• Instructions for the task: Restating the data word for word is all that is required.
*** Opening of Data for this task ***
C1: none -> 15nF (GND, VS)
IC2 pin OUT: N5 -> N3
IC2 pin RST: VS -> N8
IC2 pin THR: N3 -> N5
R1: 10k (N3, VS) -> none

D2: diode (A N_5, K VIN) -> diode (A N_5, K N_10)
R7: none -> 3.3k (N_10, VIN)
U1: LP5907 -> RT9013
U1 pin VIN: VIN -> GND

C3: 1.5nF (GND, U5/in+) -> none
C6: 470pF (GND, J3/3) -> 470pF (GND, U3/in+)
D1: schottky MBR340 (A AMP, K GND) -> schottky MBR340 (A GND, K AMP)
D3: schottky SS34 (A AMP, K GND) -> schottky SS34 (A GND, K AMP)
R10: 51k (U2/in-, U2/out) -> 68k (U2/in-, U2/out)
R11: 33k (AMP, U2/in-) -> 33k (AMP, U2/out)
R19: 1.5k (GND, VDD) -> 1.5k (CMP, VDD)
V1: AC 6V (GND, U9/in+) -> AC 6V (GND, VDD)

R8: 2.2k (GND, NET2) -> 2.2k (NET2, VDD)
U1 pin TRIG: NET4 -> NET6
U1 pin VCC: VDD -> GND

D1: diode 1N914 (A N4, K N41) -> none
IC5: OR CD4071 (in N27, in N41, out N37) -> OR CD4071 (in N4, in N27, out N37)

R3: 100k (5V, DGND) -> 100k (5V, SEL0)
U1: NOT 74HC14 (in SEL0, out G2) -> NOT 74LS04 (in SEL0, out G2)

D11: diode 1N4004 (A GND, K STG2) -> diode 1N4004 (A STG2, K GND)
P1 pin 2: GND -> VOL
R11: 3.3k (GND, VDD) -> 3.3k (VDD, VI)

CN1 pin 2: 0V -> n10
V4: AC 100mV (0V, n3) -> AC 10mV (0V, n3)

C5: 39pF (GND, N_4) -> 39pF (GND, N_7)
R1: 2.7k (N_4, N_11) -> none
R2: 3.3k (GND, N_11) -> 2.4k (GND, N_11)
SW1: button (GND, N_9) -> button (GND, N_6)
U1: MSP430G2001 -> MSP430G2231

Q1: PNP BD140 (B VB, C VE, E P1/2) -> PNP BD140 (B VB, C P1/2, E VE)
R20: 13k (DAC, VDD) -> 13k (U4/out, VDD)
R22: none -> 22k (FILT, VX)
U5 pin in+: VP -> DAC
*** Close of Data for this task ***
• Answer section:
C1: none -> 15nF (GND, VS)
IC2 pin OUT: N5 -> N3
IC2 pin RST: VS -> N8
IC2 pin THR: N3 -> N5
R1: 10k (N3, VS) -> none

D2: diode (A N_5, K VIN) -> diode (A N_5, K N_10)
R7: none -> 3.3k (N_10, VIN)
U1: LP5907 -> RT9013
U1 pin VIN: VIN -> GND

C3: 1.5nF (GND, U5/in+) -> none
C6: 470pF (GND, J3/3) -> 470pF (GND, U3/in+)
D1: schottky MBR340 (A AMP, K GND) -> schottky MBR340 (A GND, K AMP)
D3: schottky SS34 (A AMP, K GND) -> schottky SS34 (A GND, K AMP)
R10: 51k (U2/in-, U2/out) -> 68k (U2/in-, U2/out)
R11: 33k (AMP, U2/in-) -> 33k (AMP, U2/out)
R19: 1.5k (GND, VDD) -> 1.5k (CMP, VDD)
V1: AC 6V (GND, U9/in+) -> AC 6V (GND, VDD)

R8: 2.2k (GND, NET2) -> 2.2k (NET2, VDD)
U1 pin TRIG: NET4 -> NET6
U1 pin VCC: VDD -> GND

D1: diode 1N914 (A N4, K N41) -> none
IC5: OR CD4071 (in N27, in N41, out N37) -> OR CD4071 (in N4, in N27, out N37)

R3: 100k (5V, DGND) -> 100k (5V, SEL0)
U1: NOT 74HC14 (in SEL0, out G2) -> NOT 74LS04 (in SEL0, out G2)

D11: diode 1N4004 (A GND, K STG2) -> diode 1N4004 (A STG2, K GND)
P1 pin 2: GND -> VOL
R11: 3.3k (GND, VDD) -> 3.3k (VDD, VI)

CN1 pin 2: 0V -> n10
V4: AC 100mV (0V, n3) -> AC 10mV (0V, n3)

C5: 39pF (GND, N_4) -> 39pF (GND, N_7)
R1: 2.7k (N_4, N_11) -> none
R2: 3.3k (GND, N_11) -> 2.4k (GND, N_11)
SW1: button (GND, N_9) -> button (GND, N_6)
U1: MSP430G2001 -> MSP430G2231

Q1: PNP BD140 (B VB, C VE, E P1/2) -> PNP BD140 (B VB, C P1/2, E VE)
R20: 13k (DAC, VDD) -> 13k (U4/out, VDD)
R22: none -> 22k (FILT, VX)
U5 pin in+: VP -> DAC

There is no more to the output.